Data supplied:
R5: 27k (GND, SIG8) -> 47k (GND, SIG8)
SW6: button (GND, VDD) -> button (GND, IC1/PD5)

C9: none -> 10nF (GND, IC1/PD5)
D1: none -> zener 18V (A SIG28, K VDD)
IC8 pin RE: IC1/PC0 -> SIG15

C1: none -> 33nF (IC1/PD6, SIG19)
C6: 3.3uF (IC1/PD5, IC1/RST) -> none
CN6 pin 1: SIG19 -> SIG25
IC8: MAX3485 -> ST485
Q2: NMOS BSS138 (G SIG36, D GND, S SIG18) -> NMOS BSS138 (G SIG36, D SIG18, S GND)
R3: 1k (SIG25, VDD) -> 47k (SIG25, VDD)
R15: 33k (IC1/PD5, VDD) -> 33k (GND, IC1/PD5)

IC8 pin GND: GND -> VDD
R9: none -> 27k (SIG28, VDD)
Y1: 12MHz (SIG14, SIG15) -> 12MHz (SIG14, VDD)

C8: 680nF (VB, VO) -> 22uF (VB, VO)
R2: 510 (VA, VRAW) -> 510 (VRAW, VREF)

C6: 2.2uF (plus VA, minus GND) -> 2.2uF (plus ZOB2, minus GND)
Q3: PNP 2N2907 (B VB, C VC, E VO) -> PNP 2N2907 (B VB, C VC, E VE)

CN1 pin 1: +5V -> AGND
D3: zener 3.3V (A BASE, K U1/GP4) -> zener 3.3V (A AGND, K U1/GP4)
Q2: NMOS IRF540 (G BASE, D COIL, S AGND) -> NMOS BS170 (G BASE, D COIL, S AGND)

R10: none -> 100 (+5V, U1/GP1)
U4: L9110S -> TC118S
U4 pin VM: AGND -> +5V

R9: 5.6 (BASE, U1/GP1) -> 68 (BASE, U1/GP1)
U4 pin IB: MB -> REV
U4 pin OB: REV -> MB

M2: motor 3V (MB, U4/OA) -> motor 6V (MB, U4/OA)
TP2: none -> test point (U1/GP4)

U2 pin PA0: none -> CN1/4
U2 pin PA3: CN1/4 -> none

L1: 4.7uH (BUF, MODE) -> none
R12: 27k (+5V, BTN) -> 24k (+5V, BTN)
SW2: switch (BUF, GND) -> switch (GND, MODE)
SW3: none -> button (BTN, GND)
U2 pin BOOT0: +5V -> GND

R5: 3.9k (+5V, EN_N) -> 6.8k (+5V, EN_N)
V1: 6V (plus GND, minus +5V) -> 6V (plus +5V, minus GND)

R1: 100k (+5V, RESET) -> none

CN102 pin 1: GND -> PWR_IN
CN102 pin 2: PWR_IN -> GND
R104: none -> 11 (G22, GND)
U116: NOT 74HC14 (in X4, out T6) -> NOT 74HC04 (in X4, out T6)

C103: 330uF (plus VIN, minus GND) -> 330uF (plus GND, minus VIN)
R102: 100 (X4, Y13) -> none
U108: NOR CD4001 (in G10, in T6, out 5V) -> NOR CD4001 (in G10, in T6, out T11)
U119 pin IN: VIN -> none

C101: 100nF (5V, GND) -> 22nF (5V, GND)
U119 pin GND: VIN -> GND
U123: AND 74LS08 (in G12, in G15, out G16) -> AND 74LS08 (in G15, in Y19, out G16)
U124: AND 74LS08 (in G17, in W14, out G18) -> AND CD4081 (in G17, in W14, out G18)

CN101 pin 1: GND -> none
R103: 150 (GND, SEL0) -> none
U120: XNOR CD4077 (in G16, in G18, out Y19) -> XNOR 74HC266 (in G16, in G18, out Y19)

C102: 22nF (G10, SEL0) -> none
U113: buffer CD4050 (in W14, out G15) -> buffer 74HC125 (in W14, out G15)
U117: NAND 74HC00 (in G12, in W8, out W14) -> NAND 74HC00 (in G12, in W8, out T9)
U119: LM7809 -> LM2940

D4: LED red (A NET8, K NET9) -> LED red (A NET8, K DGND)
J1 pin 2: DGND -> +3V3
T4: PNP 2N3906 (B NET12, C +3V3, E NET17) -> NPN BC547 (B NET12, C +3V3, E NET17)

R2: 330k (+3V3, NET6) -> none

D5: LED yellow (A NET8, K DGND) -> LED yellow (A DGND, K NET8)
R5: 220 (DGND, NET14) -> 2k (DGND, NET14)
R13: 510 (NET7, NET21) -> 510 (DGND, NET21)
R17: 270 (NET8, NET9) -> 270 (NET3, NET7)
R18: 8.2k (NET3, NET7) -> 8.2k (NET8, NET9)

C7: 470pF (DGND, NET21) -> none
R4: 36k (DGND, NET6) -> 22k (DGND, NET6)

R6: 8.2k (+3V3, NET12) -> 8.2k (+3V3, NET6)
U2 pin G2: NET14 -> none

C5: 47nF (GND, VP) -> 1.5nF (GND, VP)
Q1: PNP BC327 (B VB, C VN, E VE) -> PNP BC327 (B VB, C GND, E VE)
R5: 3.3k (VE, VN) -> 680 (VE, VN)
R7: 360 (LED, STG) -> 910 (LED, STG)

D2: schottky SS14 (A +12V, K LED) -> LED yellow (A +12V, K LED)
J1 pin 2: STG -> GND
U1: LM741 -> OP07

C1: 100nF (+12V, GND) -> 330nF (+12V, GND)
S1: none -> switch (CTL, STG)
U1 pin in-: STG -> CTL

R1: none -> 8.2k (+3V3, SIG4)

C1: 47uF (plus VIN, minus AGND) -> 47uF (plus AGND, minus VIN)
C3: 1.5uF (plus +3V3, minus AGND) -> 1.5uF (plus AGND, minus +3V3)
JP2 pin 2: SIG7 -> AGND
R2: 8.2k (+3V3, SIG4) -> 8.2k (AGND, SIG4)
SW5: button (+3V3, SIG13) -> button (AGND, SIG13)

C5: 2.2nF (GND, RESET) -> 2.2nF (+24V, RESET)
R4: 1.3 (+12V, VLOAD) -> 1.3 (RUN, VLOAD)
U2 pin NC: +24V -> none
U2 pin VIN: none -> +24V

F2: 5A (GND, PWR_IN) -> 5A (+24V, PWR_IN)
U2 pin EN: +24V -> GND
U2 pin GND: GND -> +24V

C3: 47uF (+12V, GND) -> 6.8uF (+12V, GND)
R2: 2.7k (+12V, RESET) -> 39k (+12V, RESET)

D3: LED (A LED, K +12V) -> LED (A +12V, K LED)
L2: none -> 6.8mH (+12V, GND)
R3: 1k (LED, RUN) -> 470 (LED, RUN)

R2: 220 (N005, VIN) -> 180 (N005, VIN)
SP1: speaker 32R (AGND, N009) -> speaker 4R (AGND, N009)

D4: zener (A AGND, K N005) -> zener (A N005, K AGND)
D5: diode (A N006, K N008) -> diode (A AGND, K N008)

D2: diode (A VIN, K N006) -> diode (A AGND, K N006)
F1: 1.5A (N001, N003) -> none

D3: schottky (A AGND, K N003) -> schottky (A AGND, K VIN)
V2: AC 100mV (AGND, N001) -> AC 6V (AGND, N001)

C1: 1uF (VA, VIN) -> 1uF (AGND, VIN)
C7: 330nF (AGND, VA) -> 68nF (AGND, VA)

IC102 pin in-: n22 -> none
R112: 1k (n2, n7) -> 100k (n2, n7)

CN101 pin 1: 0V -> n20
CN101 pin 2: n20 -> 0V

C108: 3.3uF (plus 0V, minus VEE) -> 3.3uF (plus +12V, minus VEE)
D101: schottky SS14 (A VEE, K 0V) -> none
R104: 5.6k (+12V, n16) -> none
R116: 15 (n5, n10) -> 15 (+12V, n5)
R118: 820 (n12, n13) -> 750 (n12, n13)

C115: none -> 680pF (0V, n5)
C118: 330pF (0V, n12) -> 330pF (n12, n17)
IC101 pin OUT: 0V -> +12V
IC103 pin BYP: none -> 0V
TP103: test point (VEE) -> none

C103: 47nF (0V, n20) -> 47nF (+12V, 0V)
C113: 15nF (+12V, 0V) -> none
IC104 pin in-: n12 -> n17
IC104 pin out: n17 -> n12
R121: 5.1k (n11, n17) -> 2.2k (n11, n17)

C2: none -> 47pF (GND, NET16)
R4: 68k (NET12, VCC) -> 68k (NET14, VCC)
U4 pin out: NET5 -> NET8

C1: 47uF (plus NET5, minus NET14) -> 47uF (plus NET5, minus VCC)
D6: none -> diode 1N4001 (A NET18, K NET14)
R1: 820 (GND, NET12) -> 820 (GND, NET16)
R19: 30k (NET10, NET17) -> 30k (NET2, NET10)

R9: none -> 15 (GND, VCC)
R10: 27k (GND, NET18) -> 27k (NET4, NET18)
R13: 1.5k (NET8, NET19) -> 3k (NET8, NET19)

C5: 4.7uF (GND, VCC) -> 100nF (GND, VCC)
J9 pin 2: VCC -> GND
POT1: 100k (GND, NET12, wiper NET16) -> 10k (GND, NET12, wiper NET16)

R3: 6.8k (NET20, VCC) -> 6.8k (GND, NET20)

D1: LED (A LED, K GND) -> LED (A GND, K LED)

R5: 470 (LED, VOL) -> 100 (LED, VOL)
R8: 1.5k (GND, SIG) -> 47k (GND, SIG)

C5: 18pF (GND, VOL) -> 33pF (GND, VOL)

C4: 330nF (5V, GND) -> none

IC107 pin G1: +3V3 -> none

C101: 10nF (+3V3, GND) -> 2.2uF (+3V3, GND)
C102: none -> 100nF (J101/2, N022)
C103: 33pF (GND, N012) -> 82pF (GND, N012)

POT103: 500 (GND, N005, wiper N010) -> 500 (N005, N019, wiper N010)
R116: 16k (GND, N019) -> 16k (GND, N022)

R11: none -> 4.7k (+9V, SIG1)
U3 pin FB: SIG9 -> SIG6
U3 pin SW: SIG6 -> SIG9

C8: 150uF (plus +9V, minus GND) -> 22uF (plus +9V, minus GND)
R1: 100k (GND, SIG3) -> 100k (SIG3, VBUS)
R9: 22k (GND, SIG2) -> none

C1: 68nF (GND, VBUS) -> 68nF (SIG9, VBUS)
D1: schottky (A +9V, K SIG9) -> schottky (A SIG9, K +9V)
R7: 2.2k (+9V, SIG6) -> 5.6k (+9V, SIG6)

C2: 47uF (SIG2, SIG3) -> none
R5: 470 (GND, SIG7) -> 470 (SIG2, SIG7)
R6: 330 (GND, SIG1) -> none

The task: Report each line of the material above where the word "diode" appears.

Task answer:
D5: diode (A N006, K N008) -> diode (A AGND, K N008)
D2: diode (A VIN, K N006) -> diode (A AGND, K N006)
D6: none -> diode 1N4001 (A NET18, K NET14)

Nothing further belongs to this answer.